▶ _RECORDS TO USE_:

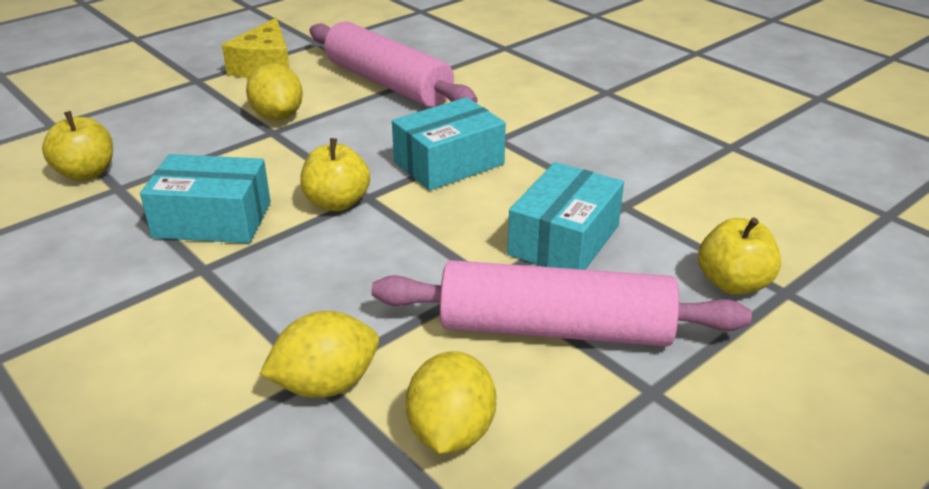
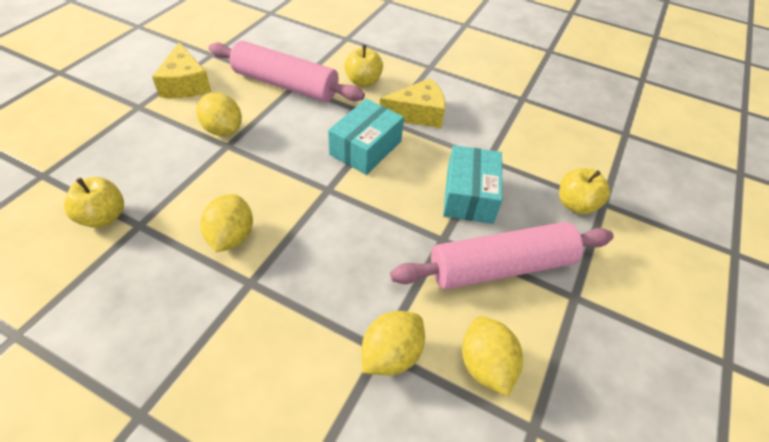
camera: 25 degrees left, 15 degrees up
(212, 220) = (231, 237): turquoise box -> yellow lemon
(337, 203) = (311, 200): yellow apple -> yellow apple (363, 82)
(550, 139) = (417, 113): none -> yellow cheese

==

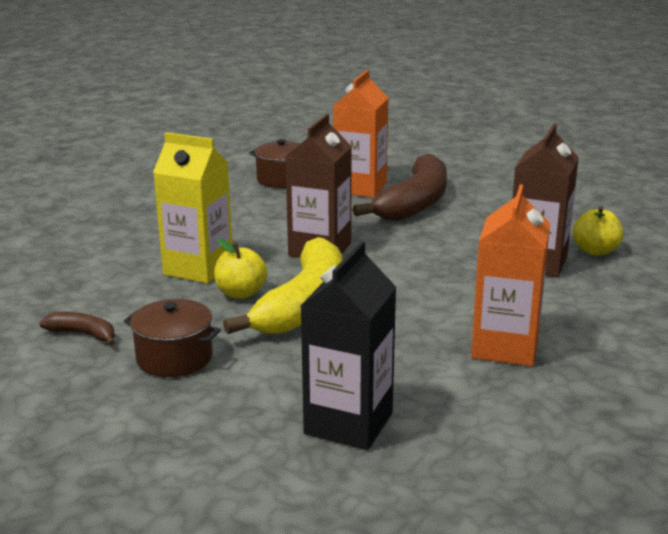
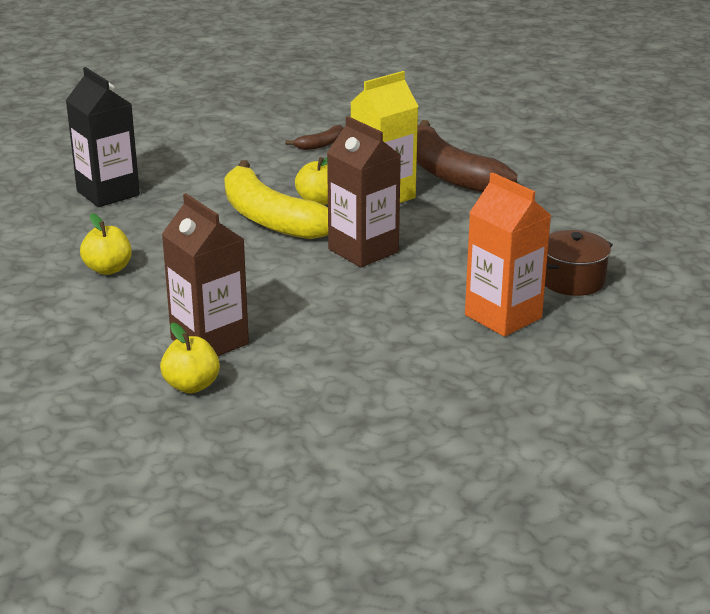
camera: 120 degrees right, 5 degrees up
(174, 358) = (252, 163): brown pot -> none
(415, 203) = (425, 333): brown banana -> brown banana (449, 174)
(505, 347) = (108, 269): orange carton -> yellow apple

---

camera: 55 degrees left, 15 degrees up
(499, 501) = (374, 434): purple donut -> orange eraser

▶ _EXERCISE_:
When a line in the material above holds the word "orange", copy that line.

▶ _FINAL ANSWER_:
(505, 347) = (108, 269): orange carton -> yellow apple
(499, 501) = (374, 434): purple donut -> orange eraser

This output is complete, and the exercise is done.